### RECORDS PROVIDED:
■ ■ ■ ■

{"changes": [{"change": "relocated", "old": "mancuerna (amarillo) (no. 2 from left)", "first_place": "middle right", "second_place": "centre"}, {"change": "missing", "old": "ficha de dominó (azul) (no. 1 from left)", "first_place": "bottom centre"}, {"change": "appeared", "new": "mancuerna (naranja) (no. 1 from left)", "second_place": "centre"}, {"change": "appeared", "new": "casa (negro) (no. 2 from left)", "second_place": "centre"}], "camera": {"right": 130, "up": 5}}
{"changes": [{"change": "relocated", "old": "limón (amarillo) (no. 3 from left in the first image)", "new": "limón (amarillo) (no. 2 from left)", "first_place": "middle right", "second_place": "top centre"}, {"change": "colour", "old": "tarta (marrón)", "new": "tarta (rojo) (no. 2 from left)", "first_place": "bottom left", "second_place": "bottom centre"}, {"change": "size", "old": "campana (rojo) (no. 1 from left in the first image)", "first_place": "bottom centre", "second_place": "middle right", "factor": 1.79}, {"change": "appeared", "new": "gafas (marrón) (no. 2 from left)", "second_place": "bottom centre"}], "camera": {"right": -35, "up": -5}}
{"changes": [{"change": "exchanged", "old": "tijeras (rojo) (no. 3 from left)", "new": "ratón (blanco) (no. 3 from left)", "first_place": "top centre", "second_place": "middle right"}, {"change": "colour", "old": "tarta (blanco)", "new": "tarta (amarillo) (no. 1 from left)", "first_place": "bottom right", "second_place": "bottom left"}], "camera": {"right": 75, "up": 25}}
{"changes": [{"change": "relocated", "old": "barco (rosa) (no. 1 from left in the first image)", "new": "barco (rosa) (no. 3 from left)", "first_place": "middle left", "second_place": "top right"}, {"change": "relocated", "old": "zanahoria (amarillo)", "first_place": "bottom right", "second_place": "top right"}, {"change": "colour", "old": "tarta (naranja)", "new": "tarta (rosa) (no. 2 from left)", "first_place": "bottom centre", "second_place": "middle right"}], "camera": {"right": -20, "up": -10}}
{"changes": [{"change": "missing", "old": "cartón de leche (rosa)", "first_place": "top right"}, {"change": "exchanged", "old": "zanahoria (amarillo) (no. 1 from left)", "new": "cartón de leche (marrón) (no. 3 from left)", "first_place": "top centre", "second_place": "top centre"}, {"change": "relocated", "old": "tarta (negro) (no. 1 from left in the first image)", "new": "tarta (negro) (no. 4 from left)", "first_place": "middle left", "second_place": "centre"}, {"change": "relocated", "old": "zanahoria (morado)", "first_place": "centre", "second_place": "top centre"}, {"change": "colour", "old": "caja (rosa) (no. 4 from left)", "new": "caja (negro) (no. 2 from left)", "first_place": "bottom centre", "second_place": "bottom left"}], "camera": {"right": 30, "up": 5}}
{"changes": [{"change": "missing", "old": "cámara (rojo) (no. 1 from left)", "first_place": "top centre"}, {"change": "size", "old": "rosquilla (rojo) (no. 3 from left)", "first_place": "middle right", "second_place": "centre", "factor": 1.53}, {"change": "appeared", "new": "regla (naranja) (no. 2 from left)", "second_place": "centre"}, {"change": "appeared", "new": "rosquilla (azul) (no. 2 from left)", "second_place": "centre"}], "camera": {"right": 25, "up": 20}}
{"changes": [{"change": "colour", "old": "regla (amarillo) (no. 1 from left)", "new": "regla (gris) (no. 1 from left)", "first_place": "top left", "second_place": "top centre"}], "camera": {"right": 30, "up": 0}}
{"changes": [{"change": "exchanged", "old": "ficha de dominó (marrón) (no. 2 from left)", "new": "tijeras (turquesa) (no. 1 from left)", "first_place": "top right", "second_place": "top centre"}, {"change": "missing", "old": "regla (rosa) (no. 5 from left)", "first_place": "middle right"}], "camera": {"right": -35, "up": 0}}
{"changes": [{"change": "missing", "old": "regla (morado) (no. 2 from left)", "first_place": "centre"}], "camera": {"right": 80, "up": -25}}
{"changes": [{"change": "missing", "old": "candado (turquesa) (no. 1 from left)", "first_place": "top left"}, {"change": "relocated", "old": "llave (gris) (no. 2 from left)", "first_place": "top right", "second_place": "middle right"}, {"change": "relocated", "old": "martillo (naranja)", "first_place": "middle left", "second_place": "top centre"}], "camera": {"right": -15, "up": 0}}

■ ■ ■ ■

### INSTRUCTIONS FOR THE TASK:
Print all of the records, leaving each one exactly as it appears above.

### REPLY TO THE EXERCISE:
{"changes": [{"change": "relocated", "old": "mancuerna (amarillo) (no. 2 from left)", "first_place": "middle right", "second_place": "centre"}, {"change": "missing", "old": "ficha de dominó (azul) (no. 1 from left)", "first_place": "bottom centre"}, {"change": "appeared", "new": "mancuerna (naranja) (no. 1 from left)", "second_place": "centre"}, {"change": "appeared", "new": "casa (negro) (no. 2 from left)", "second_place": "centre"}], "camera": {"right": 130, "up": 5}}
{"changes": [{"change": "relocated", "old": "limón (amarillo) (no. 3 from left in the first image)", "new": "limón (amarillo) (no. 2 from left)", "first_place": "middle right", "second_place": "top centre"}, {"change": "colour", "old": "tarta (marrón)", "new": "tarta (rojo) (no. 2 from left)", "first_place": "bottom left", "second_place": "bottom centre"}, {"change": "size", "old": "campana (rojo) (no. 1 from left in the first image)", "first_place": "bottom centre", "second_place": "middle right", "factor": 1.79}, {"change": "appeared", "new": "gafas (marrón) (no. 2 from left)", "second_place": "bottom centre"}], "camera": {"right": -35, "up": -5}}
{"changes": [{"change": "exchanged", "old": "tijeras (rojo) (no. 3 from left)", "new": "ratón (blanco) (no. 3 from left)", "first_place": "top centre", "second_place": "middle right"}, {"change": "colour", "old": "tarta (blanco)", "new": "tarta (amarillo) (no. 1 from left)", "first_place": "bottom right", "second_place": "bottom left"}], "camera": {"right": 75, "up": 25}}
{"changes": [{"change": "relocated", "old": "barco (rosa) (no. 1 from left in the first image)", "new": "barco (rosa) (no. 3 from left)", "first_place": "middle left", "second_place": "top right"}, {"change": "relocated", "old": "zanahoria (amarillo)", "first_place": "bottom right", "second_place": "top right"}, {"change": "colour", "old": "tarta (naranja)", "new": "tarta (rosa) (no. 2 from left)", "first_place": "bottom centre", "second_place": "middle right"}], "camera": {"right": -20, "up": -10}}
{"changes": [{"change": "missing", "old": "cartón de leche (rosa)", "first_place": "top right"}, {"change": "exchanged", "old": "zanahoria (amarillo) (no. 1 from left)", "new": "cartón de leche (marrón) (no. 3 from left)", "first_place": "top centre", "second_place": "top centre"}, {"change": "relocated", "old": "tarta (negro) (no. 1 from left in the first image)", "new": "tarta (negro) (no. 4 from left)", "first_place": "middle left", "second_place": "centre"}, {"change": "relocated", "old": "zanahoria (morado)", "first_place": "centre", "second_place": "top centre"}, {"change": "colour", "old": "caja (rosa) (no. 4 from left)", "new": "caja (negro) (no. 2 from left)", "first_place": "bottom centre", "second_place": "bottom left"}], "camera": {"right": 30, "up": 5}}
{"changes": [{"change": "missing", "old": "cámara (rojo) (no. 1 from left)", "first_place": "top centre"}, {"change": "size", "old": "rosquilla (rojo) (no. 3 from left)", "first_place": "middle right", "second_place": "centre", "factor": 1.53}, {"change": "appeared", "new": "regla (naranja) (no. 2 from left)", "second_place": "centre"}, {"change": "appeared", "new": "rosquilla (azul) (no. 2 from left)", "second_place": "centre"}], "camera": {"right": 25, "up": 20}}
{"changes": [{"change": "colour", "old": "regla (amarillo) (no. 1 from left)", "new": "regla (gris) (no. 1 from left)", "first_place": "top left", "second_place": "top centre"}], "camera": {"right": 30, "up": 0}}
{"changes": [{"change": "exchanged", "old": "ficha de dominó (marrón) (no. 2 from left)", "new": "tijeras (turquesa) (no. 1 from left)", "first_place": "top right", "second_place": "top centre"}, {"change": "missing", "old": "regla (rosa) (no. 5 from left)", "first_place": "middle right"}], "camera": {"right": -35, "up": 0}}
{"changes": [{"change": "missing", "old": "regla (morado) (no. 2 from left)", "first_place": "centre"}], "camera": {"right": 80, "up": -25}}
{"changes": [{"change": "missing", "old": "candado (turquesa) (no. 1 from left)", "first_place": "top left"}, {"change": "relocated", "old": "llave (gris) (no. 2 from left)", "first_place": "top right", "second_place": "middle right"}, {"change": "relocated", "old": "martillo (naranja)", "first_place": "middle left", "second_place": "top centre"}], "camera": {"right": -15, "up": 0}}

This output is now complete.